== PROBLEM TO WORK ON ==
Only the lines from the one that contains "AUDIO1 pin BUSY: D10 -> A1" through the last line of the records should appear, each printed exactly as it is.

== DATA PROVIDED ==

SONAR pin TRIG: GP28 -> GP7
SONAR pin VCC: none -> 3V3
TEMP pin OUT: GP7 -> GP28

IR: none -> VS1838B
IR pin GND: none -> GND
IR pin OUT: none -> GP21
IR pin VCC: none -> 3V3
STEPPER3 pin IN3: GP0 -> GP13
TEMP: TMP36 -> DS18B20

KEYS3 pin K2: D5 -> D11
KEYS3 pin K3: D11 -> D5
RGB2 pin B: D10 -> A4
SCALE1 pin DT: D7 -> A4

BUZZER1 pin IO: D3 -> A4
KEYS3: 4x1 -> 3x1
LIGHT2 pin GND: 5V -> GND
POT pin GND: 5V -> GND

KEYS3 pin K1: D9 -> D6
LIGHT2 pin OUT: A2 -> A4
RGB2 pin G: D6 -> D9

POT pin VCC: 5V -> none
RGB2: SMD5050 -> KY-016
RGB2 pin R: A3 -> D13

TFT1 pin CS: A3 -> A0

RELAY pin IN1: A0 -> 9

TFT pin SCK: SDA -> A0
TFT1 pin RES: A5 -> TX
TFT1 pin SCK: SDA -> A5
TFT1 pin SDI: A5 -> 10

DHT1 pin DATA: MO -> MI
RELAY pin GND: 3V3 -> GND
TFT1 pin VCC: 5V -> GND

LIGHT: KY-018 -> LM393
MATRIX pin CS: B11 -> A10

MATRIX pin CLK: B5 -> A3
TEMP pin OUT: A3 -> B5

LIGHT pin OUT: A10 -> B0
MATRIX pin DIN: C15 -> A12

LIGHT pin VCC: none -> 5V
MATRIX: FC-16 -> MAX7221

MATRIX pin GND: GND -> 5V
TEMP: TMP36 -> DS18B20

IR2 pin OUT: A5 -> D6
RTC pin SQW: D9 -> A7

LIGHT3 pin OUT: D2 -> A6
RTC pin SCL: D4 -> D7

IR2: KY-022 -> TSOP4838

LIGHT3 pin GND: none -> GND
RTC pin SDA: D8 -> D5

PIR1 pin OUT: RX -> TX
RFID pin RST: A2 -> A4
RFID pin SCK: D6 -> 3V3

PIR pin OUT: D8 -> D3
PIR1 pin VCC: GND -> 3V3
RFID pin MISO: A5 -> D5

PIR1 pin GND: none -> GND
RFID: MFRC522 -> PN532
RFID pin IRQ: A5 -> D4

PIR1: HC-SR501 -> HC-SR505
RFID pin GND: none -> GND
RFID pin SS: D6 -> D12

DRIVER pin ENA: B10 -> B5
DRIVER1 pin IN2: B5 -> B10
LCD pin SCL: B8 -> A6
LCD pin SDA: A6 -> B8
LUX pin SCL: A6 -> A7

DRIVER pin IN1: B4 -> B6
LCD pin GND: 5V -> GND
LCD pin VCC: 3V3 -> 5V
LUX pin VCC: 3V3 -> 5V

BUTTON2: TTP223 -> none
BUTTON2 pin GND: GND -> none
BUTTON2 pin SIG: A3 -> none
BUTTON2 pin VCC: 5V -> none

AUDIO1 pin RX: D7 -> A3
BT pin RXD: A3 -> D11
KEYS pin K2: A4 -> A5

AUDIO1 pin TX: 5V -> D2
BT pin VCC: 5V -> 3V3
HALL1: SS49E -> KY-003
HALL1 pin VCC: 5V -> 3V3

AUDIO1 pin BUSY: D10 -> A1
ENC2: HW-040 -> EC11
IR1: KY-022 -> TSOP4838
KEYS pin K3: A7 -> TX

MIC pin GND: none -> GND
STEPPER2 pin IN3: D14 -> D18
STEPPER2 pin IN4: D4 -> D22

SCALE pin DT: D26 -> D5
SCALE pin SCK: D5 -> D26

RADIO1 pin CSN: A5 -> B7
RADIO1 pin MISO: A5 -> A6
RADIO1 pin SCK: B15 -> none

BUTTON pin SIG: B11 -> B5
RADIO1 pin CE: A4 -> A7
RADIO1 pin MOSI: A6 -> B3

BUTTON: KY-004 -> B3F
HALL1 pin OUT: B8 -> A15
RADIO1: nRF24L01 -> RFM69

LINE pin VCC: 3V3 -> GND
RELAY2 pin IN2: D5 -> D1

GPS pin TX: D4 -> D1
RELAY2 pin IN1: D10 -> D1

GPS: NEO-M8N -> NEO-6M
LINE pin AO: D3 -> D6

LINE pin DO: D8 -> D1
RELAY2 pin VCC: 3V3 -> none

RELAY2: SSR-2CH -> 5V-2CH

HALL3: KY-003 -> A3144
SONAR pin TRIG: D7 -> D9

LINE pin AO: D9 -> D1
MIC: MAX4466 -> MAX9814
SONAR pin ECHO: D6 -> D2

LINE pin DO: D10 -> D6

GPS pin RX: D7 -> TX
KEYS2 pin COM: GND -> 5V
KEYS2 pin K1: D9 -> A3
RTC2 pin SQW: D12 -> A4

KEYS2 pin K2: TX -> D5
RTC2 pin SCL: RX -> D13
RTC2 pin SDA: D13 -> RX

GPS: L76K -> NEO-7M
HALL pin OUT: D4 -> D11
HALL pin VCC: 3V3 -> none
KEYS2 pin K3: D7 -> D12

== RESPONSE TO THE EXERCISE ==
AUDIO1 pin BUSY: D10 -> A1
ENC2: HW-040 -> EC11
IR1: KY-022 -> TSOP4838
KEYS pin K3: A7 -> TX

MIC pin GND: none -> GND
STEPPER2 pin IN3: D14 -> D18
STEPPER2 pin IN4: D4 -> D22

SCALE pin DT: D26 -> D5
SCALE pin SCK: D5 -> D26

RADIO1 pin CSN: A5 -> B7
RADIO1 pin MISO: A5 -> A6
RADIO1 pin SCK: B15 -> none

BUTTON pin SIG: B11 -> B5
RADIO1 pin CE: A4 -> A7
RADIO1 pin MOSI: A6 -> B3

BUTTON: KY-004 -> B3F
HALL1 pin OUT: B8 -> A15
RADIO1: nRF24L01 -> RFM69

LINE pin VCC: 3V3 -> GND
RELAY2 pin IN2: D5 -> D1

GPS pin TX: D4 -> D1
RELAY2 pin IN1: D10 -> D1

GPS: NEO-M8N -> NEO-6M
LINE pin AO: D3 -> D6

LINE pin DO: D8 -> D1
RELAY2 pin VCC: 3V3 -> none

RELAY2: SSR-2CH -> 5V-2CH

HALL3: KY-003 -> A3144
SONAR pin TRIG: D7 -> D9

LINE pin AO: D9 -> D1
MIC: MAX4466 -> MAX9814
SONAR pin ECHO: D6 -> D2

LINE pin DO: D10 -> D6

GPS pin RX: D7 -> TX
KEYS2 pin COM: GND -> 5V
KEYS2 pin K1: D9 -> A3
RTC2 pin SQW: D12 -> A4

KEYS2 pin K2: TX -> D5
RTC2 pin SCL: RX -> D13
RTC2 pin SDA: D13 -> RX

GPS: L76K -> NEO-7M
HALL pin OUT: D4 -> D11
HALL pin VCC: 3V3 -> none
KEYS2 pin K3: D7 -> D12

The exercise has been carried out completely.